Data for processing>
┌──

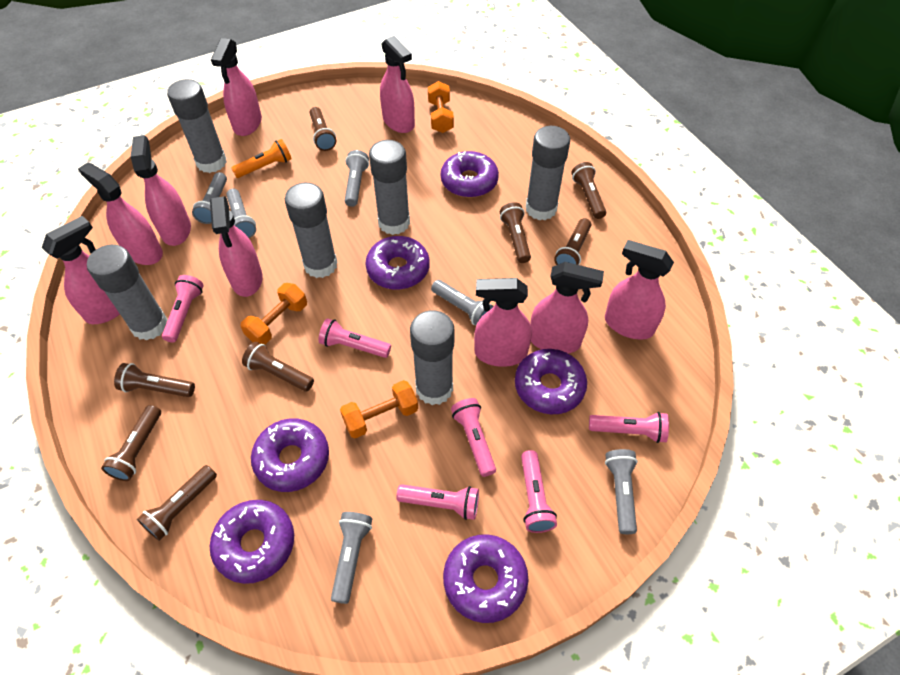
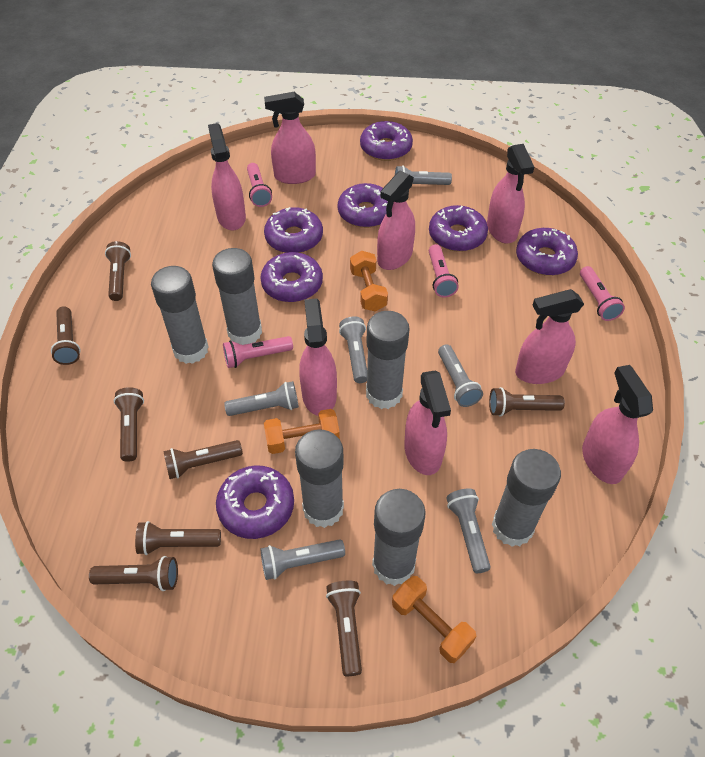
orange flashlight: [231,139,292,178] = 1 -> none = 0
pink flashlight: [162,275,203,343] [318,318,391,358] [396,484,479,520] [451,398,496,477] [521,450,557,533] [589,412,669,443] = 6 -> [223,336,293,368] [247,163,272,207] [429,244,459,297] [580,266,625,321] = 4
pink spray bottle: [42,216,120,324] [78,162,163,265] [131,135,191,246] [210,196,262,297] [211,38,262,136] [380,36,415,133] [474,278,532,367] [530,262,604,354] [605,240,674,340] = 9 -> [208,123,246,230] [264,92,316,184] [299,298,337,416] [377,171,415,270] [404,370,451,475] [487,144,534,244] [515,289,584,384] [582,365,653,484] = 8
purple donut: [210,500,294,584] [251,418,329,492] [365,236,430,290] [441,151,499,198] [443,534,528,623] [515,349,587,414] = 6 -> [216,465,294,539] [260,252,323,302] [264,207,323,253] [338,183,388,228] [360,121,413,161] [429,205,488,252] [516,228,578,276] = 7

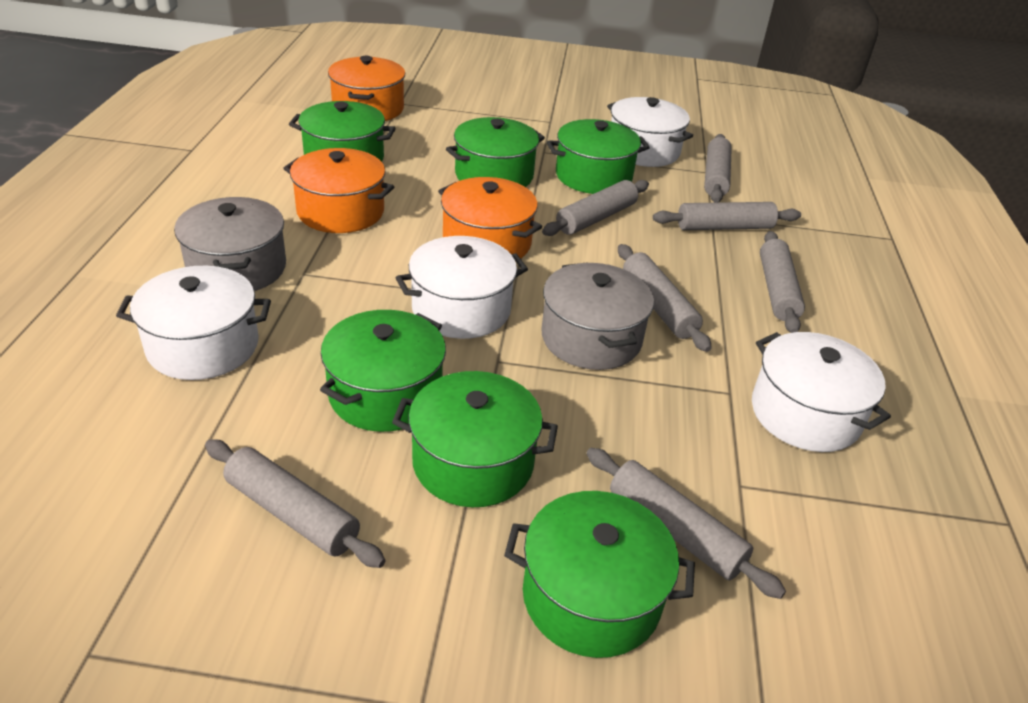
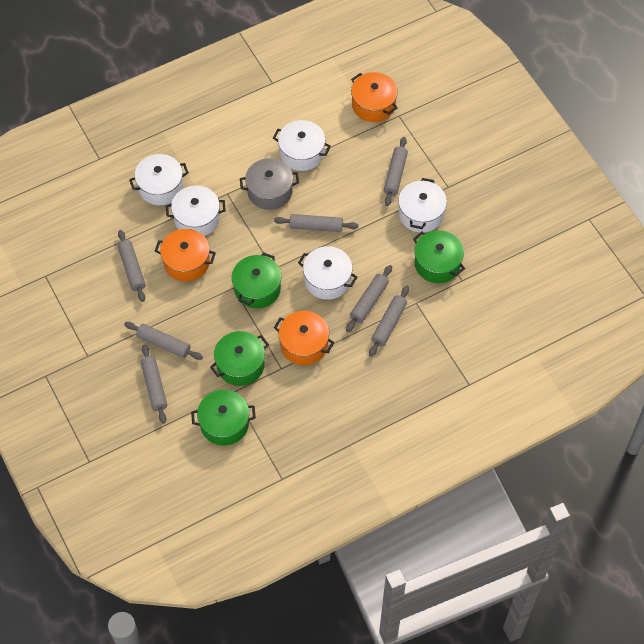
green pot: [289,101,396,162] [320,310,446,432] [392,371,558,507] [446,117,545,187] [504,491,695,658] [547,119,650,194] = 6 -> [191,390,256,445] [210,331,269,386] [232,252,282,308] [413,230,465,283] = 4
grey pot: [174,197,286,291] [542,262,654,370] = 2 -> [240,158,299,210] = 1
white pot: [116,266,271,380] [396,236,528,339] [607,97,693,167] [752,332,891,452] = 4 -> [129,154,189,205] [166,186,226,236] [273,120,331,171] [298,246,357,300] [398,178,447,232] = 5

└──

Task directions>
In the data, how many lines hold the word "flashlight"? State that number alone.

Result for this exercise>
2